Select from the data all lines with the word "yellow".

DATA TO USE START

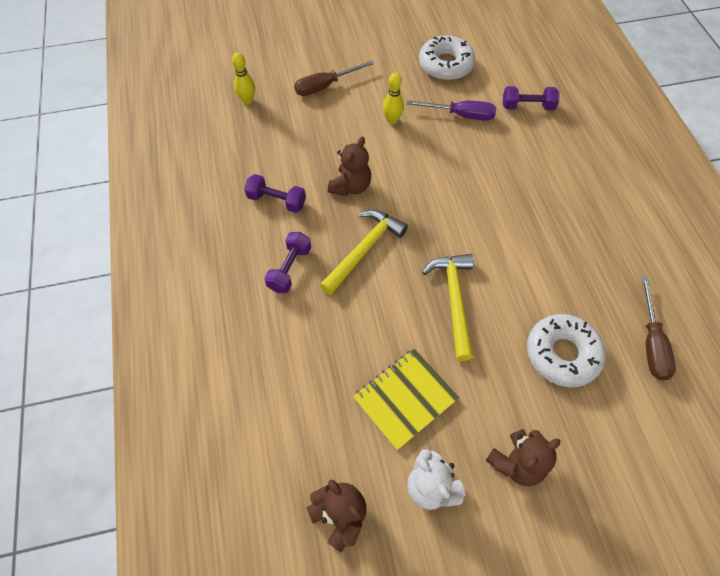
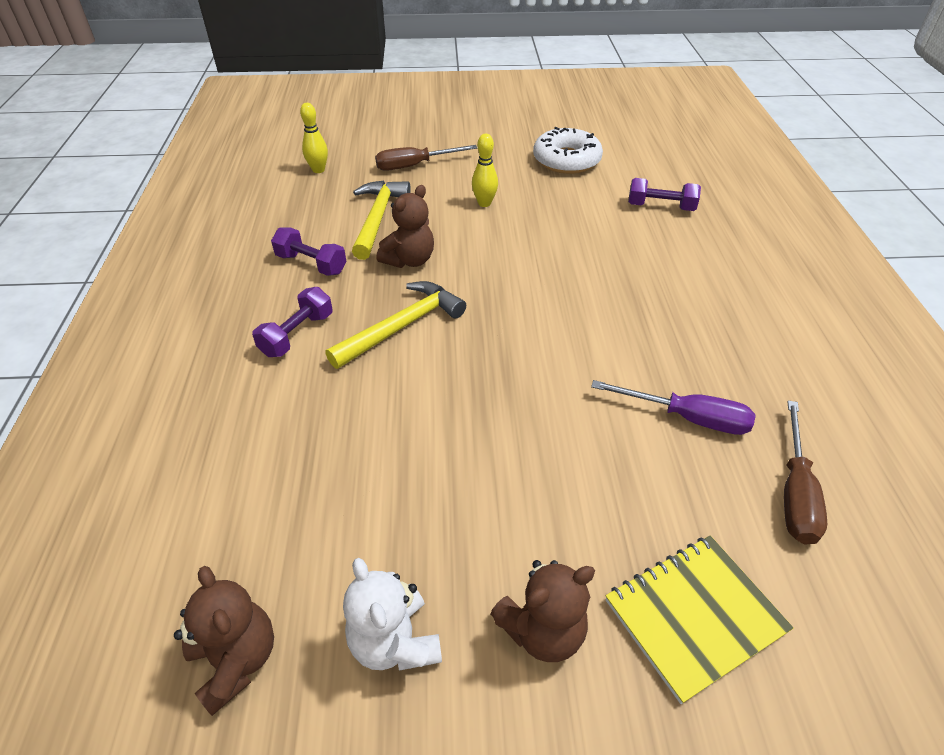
camera: 10 degrees right, 15 degrees down
(405, 398) = (396, 510): yellow notebook -> yellow notebook (694, 616)
(454, 300) = (506, 397): yellow hammer -> yellow hammer (378, 218)
(460, 115) = (572, 207): purple screwdriver -> purple screwdriver (687, 418)
(562, 354) = (650, 487): white donut -> none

DATA TO USE END

**OUTPUT OF THE EXERCISE**
(405, 398) = (396, 510): yellow notebook -> yellow notebook (694, 616)
(454, 300) = (506, 397): yellow hammer -> yellow hammer (378, 218)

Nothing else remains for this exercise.